• Do this:
Rewrite the part that opens with the line containing "jar [526, 120]" and closes with the line containing "distributed (390, 1803)", replacing "each given word" with "every listed word" and leaving everything else unchanged.

:::::

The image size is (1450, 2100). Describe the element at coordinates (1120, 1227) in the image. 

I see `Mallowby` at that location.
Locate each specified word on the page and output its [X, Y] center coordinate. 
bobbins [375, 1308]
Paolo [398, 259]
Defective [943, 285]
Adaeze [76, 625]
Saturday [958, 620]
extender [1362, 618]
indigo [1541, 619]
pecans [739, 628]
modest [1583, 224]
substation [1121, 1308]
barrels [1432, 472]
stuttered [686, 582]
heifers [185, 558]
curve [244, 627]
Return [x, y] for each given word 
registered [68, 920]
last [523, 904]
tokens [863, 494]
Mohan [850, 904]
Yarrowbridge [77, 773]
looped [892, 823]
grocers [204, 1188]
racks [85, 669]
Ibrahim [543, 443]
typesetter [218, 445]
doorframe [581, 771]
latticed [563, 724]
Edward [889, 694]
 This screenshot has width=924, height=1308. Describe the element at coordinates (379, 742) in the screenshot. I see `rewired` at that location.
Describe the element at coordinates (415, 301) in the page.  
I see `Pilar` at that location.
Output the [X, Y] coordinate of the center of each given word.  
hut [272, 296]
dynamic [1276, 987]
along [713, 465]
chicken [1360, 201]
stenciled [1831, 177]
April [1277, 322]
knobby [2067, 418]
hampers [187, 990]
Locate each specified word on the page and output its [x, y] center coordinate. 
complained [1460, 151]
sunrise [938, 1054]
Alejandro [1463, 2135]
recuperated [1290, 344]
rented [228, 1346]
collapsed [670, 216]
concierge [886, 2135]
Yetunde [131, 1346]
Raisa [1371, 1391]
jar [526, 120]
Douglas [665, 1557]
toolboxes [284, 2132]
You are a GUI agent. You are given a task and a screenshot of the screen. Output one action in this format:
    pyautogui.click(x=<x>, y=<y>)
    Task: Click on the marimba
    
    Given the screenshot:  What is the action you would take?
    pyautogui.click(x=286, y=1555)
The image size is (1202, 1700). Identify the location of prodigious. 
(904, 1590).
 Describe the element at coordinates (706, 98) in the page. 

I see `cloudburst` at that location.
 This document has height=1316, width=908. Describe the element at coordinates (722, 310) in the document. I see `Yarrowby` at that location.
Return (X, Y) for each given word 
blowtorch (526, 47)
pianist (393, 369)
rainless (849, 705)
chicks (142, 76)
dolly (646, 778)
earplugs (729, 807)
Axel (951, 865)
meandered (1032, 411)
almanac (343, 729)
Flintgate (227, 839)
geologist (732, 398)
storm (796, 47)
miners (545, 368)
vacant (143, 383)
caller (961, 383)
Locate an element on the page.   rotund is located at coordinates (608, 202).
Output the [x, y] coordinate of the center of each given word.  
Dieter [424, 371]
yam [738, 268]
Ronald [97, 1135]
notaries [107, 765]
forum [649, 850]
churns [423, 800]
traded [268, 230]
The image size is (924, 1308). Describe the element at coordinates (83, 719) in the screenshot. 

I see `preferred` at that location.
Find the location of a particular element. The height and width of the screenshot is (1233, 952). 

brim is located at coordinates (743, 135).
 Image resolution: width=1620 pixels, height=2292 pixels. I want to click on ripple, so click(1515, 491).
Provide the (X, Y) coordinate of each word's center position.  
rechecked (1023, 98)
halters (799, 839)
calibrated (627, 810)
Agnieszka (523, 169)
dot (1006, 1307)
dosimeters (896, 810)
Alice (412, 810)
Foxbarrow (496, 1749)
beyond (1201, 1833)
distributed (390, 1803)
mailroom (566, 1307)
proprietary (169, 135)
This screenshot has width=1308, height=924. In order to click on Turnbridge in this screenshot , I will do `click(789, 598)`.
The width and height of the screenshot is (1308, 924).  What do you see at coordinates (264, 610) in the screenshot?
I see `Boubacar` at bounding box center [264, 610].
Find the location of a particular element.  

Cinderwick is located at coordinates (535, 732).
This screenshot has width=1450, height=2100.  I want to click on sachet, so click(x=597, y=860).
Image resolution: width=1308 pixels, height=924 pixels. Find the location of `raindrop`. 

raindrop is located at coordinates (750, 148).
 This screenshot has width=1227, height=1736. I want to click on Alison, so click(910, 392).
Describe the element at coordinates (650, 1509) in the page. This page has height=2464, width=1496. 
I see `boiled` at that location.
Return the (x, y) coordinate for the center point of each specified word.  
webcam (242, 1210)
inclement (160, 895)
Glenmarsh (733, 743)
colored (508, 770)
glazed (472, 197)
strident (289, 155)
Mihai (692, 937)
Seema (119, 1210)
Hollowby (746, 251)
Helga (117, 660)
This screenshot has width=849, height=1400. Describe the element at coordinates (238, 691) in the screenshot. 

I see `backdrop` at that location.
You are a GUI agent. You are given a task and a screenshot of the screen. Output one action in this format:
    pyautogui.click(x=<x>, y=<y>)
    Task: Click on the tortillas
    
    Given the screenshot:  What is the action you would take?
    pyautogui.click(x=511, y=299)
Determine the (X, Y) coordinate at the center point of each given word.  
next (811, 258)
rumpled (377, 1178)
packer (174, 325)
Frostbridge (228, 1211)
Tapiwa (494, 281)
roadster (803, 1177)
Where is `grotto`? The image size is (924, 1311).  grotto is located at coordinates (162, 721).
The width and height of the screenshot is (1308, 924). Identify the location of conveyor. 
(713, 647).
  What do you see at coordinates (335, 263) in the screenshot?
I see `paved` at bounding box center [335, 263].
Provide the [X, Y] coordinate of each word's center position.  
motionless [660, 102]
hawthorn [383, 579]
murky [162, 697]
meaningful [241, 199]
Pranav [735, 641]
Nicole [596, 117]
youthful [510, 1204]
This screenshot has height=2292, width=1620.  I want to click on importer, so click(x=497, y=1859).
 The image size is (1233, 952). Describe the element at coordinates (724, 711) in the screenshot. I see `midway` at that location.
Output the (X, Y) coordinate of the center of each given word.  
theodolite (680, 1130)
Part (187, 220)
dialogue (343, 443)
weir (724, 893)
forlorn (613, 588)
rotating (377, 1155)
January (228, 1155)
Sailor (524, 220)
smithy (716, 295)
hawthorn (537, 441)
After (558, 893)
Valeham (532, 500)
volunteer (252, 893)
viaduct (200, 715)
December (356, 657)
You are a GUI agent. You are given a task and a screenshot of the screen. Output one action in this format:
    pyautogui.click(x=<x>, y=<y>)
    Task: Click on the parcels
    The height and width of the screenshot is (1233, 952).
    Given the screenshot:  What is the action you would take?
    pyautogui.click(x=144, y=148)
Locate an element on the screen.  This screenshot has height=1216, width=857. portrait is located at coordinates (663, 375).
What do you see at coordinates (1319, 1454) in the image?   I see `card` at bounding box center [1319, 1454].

:::::

• Response to the task:
jar [526, 120]
Douglas [665, 1557]
toolboxes [284, 2132]
You are a GUI agent. You are given a task and a screenshot of the screen. Output one action in this format:
    pyautogui.click(x=<x>, y=<y>)
    Task: Click on the marimba
    
    Given the screenshot:  What is the action you would take?
    pyautogui.click(x=286, y=1555)
The image size is (1202, 1700). Identify the location of prodigious. 
(904, 1590).
 Describe the element at coordinates (706, 98) in the page. 

I see `cloudburst` at that location.
 This document has height=1316, width=908. Describe the element at coordinates (722, 310) in the document. I see `Yarrowby` at that location.
Return (X, Y) for every listed word 
blowtorch (526, 47)
pianist (393, 369)
rainless (849, 705)
chicks (142, 76)
dolly (646, 778)
earplugs (729, 807)
Axel (951, 865)
meandered (1032, 411)
almanac (343, 729)
Flintgate (227, 839)
geologist (732, 398)
storm (796, 47)
miners (545, 368)
vacant (143, 383)
caller (961, 383)
Locate an element on the page.   rotund is located at coordinates (608, 202).
Output the [x, y] coordinate of the center of every listed word.  
Dieter [424, 371]
yam [738, 268]
Ronald [97, 1135]
notaries [107, 765]
forum [649, 850]
churns [423, 800]
traded [268, 230]
The image size is (924, 1308). Describe the element at coordinates (83, 719) in the screenshot. 

I see `preferred` at that location.
Find the location of a particular element. The height and width of the screenshot is (1233, 952). 

brim is located at coordinates (743, 135).
 Image resolution: width=1620 pixels, height=2292 pixels. I want to click on ripple, so click(1515, 491).
Provide the (X, Y) coordinate of each word's center position.  
rechecked (1023, 98)
halters (799, 839)
calibrated (627, 810)
Agnieszka (523, 169)
dot (1006, 1307)
dosimeters (896, 810)
Alice (412, 810)
Foxbarrow (496, 1749)
beyond (1201, 1833)
distributed (390, 1803)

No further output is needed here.